DESCRIPTION OF THE TASK
Report back each line of the data that contains the word "TRIG".

MATERIAL PROVIDED
——————

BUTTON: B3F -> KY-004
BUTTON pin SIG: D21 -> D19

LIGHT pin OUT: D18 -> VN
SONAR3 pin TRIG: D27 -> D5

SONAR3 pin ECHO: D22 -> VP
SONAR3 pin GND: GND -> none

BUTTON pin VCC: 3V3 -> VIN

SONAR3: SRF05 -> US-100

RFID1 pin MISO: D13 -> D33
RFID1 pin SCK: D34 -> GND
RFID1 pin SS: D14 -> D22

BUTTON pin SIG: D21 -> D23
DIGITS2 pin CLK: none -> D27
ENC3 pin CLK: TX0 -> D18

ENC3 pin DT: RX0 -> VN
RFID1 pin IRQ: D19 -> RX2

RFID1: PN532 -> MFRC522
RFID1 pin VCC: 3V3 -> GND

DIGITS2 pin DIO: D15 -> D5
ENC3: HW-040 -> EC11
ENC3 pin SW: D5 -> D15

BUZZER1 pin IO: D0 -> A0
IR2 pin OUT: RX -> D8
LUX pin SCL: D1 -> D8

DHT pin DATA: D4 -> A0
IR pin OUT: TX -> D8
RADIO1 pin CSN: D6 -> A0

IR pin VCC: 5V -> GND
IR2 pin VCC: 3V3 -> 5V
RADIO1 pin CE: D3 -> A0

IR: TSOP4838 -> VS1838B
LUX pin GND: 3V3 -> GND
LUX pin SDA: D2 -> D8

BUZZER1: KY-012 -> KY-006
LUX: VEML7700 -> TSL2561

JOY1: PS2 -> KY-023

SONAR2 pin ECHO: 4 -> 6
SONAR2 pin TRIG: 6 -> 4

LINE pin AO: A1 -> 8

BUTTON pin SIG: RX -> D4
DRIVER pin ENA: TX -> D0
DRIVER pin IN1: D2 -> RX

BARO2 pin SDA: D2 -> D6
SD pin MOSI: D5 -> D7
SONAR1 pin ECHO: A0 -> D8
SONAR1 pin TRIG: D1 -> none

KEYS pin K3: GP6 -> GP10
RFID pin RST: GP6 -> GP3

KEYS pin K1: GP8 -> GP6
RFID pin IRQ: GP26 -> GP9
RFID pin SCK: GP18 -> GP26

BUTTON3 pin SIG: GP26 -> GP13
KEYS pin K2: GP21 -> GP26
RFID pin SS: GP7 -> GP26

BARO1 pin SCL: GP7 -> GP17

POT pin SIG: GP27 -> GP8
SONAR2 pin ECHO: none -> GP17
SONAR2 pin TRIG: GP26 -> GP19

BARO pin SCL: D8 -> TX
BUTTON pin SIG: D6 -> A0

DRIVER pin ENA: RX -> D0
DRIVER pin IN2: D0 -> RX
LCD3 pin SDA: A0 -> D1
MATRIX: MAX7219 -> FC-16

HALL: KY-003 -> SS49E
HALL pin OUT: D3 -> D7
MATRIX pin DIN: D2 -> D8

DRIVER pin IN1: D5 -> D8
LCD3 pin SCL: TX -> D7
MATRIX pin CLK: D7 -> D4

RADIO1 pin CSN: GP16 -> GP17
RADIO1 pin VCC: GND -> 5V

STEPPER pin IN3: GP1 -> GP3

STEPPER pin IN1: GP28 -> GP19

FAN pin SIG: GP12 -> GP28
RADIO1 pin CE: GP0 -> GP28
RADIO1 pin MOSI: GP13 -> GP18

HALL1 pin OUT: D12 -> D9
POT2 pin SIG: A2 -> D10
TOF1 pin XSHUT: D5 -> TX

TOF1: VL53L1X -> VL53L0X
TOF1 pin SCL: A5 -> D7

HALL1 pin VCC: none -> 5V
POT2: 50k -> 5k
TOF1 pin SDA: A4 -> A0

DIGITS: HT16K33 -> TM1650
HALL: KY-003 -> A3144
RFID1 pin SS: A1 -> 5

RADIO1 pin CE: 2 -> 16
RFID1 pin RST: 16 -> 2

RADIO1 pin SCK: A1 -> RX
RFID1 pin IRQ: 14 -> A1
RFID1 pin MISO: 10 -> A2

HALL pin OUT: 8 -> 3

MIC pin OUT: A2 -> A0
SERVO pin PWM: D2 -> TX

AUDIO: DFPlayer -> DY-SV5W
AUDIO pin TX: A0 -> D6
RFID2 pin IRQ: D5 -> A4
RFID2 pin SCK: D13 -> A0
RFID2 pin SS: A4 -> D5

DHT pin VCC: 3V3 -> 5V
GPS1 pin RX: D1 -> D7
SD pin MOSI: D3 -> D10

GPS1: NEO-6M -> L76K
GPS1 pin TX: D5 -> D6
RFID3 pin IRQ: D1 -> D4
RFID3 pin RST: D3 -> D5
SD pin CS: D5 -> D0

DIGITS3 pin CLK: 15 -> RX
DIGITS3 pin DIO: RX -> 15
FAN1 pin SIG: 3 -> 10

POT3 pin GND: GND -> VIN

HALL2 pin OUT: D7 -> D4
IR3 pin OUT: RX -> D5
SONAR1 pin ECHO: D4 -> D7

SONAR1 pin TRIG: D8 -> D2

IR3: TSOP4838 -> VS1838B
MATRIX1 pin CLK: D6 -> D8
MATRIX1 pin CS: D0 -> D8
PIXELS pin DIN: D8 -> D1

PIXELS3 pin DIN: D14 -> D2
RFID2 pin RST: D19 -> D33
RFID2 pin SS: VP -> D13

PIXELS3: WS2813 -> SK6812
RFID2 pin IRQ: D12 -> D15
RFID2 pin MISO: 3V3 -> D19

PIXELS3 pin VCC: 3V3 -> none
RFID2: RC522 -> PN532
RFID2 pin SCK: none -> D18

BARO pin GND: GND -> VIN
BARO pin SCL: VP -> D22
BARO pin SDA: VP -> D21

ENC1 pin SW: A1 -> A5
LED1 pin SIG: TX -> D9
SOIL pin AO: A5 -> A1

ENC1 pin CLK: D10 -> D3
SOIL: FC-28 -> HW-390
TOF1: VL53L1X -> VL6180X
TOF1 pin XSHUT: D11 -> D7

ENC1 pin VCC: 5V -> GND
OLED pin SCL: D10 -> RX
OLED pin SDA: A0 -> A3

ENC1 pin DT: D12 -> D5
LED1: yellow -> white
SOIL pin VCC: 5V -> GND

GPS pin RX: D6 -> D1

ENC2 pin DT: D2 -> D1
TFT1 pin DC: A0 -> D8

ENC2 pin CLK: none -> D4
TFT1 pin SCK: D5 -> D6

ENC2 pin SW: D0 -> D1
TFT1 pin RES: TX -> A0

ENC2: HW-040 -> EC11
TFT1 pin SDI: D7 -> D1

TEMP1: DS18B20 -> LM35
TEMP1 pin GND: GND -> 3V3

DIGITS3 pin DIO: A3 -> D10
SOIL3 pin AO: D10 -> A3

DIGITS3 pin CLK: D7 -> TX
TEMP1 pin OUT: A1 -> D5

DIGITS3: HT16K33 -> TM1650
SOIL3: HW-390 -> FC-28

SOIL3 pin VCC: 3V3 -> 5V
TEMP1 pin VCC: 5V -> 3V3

——————

FINISHED TASK
SONAR3 pin TRIG: D27 -> D5
SONAR2 pin TRIG: 6 -> 4
SONAR1 pin TRIG: D1 -> none
SONAR2 pin TRIG: GP26 -> GP19
SONAR1 pin TRIG: D8 -> D2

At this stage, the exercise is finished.